__SET EXERCISE__
Collect every line in the entries below that contains the string "pizz", treating uppercase and lowercase as different.

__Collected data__
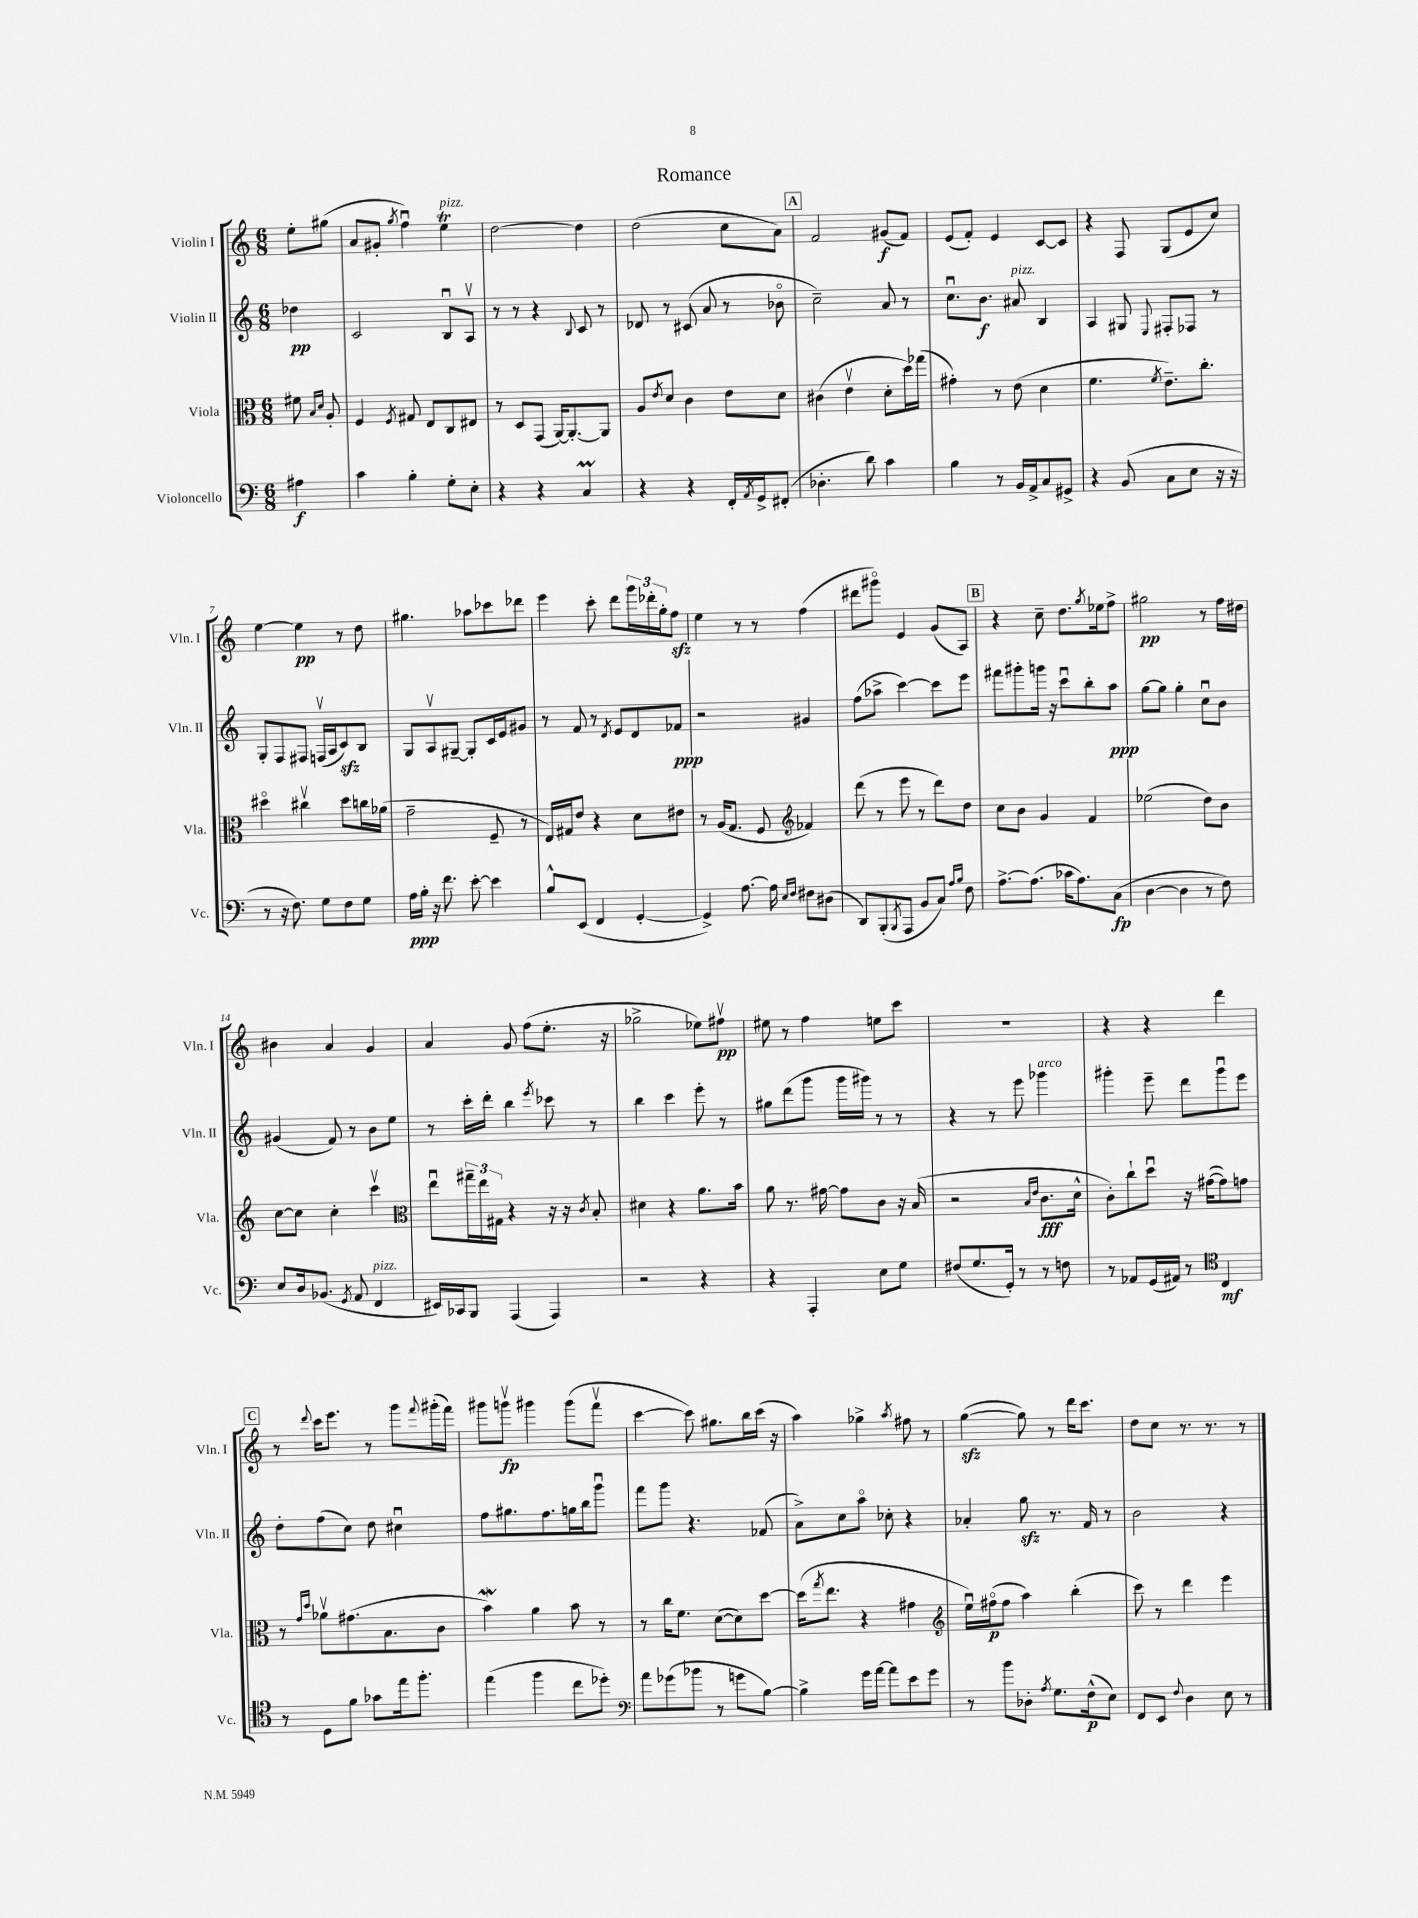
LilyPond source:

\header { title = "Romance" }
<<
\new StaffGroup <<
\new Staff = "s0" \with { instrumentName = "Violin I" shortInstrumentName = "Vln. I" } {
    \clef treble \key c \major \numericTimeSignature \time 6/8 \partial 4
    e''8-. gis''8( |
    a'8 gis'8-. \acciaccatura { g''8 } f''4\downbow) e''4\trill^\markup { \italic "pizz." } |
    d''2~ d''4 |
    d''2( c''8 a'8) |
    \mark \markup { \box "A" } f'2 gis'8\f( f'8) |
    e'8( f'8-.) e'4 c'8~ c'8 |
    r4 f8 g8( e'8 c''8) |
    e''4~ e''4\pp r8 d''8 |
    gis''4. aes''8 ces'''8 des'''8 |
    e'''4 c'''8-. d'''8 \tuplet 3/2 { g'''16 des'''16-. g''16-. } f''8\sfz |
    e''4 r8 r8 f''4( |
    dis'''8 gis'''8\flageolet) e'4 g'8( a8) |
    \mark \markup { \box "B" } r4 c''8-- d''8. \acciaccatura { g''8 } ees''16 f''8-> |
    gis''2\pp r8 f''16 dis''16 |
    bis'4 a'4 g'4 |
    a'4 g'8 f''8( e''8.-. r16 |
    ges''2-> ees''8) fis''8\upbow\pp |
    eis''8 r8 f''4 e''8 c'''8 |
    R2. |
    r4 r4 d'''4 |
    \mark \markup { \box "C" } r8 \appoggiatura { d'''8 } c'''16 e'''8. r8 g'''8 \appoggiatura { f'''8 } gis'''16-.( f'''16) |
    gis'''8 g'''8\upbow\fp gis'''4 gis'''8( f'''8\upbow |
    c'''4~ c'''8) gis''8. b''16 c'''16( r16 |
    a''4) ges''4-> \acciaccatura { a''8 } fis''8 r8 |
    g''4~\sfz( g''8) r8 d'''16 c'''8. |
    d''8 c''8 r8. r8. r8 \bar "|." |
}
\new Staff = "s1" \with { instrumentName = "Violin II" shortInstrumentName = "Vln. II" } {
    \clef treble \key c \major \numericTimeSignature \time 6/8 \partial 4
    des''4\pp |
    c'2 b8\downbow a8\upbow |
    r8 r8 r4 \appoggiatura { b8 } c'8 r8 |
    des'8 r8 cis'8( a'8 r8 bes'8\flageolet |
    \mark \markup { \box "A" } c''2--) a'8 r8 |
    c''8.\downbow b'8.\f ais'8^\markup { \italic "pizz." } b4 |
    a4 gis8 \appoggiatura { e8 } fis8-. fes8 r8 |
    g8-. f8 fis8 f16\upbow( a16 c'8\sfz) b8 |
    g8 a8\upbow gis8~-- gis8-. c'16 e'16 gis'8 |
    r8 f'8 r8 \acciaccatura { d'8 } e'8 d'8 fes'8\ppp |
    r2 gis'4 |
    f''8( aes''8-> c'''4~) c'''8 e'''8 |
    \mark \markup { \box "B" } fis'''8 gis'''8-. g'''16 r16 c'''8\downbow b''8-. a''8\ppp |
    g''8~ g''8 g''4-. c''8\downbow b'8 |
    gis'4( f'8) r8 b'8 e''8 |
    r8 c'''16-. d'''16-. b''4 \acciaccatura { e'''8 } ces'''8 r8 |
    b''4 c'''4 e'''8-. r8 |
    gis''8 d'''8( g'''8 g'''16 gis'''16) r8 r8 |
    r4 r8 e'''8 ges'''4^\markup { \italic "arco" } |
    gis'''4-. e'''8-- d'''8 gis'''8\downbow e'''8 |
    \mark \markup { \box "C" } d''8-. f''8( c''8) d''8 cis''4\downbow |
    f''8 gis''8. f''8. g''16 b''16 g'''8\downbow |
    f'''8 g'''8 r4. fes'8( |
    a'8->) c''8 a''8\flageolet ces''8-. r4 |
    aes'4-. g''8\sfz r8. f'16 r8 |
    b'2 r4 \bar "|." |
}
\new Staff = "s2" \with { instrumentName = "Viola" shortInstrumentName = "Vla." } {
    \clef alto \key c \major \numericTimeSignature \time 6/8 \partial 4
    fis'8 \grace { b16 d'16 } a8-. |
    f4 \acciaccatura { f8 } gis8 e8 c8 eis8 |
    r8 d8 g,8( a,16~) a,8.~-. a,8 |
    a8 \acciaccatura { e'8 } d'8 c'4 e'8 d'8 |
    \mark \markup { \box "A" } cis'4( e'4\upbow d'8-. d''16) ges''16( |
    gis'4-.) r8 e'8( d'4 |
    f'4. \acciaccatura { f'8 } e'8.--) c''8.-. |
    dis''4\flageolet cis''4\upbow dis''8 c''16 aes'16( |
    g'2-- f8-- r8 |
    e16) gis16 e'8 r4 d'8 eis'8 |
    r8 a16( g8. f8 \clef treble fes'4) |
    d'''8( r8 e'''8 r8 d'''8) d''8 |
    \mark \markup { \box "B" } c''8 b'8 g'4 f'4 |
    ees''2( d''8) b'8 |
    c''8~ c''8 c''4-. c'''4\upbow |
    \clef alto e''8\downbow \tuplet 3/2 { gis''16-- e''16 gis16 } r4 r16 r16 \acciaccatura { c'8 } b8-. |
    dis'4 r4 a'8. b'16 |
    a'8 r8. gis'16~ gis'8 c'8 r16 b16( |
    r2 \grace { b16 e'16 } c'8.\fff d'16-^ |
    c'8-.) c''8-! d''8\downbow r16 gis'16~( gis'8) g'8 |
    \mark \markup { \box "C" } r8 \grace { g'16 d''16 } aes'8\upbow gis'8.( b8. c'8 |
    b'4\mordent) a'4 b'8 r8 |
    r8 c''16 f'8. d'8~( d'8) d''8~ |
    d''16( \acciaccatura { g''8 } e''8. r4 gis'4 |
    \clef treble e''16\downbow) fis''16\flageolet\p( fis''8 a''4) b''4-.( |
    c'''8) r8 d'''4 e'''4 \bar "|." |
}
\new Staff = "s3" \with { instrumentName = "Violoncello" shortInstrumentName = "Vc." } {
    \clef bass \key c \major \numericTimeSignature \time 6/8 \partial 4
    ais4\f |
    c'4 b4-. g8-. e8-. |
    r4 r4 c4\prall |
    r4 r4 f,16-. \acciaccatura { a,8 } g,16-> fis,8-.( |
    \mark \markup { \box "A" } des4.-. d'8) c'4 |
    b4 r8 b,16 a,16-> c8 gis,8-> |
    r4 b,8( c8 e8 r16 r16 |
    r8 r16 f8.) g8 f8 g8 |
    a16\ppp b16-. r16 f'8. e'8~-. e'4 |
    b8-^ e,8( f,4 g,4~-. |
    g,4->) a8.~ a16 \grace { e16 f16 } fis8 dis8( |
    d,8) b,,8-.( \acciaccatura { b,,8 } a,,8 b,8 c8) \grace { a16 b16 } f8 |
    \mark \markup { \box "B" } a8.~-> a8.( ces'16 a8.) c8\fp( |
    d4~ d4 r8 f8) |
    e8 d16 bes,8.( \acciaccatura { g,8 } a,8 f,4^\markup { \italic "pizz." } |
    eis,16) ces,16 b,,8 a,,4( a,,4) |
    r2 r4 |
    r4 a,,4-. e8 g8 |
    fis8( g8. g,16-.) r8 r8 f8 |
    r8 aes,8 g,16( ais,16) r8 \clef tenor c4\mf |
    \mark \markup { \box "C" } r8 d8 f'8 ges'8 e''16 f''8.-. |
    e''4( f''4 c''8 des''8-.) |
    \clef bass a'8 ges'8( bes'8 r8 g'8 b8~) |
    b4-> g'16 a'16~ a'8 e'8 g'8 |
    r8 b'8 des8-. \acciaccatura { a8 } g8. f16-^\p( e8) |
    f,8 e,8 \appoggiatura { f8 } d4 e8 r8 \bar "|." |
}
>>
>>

__EXERCISE OUTPUT__
    a'8 gis'8-. \acciaccatura { g''8 } f''4\downbow) e''4\trill^\markup { \italic "pizz." } |
    c''8.\downbow b'8.\f ais'8^\markup { \italic "pizz." } b4 |
    e8 d16 bes,8.( \acciaccatura { g,8 } a,8 f,4^\markup { \italic "pizz." } |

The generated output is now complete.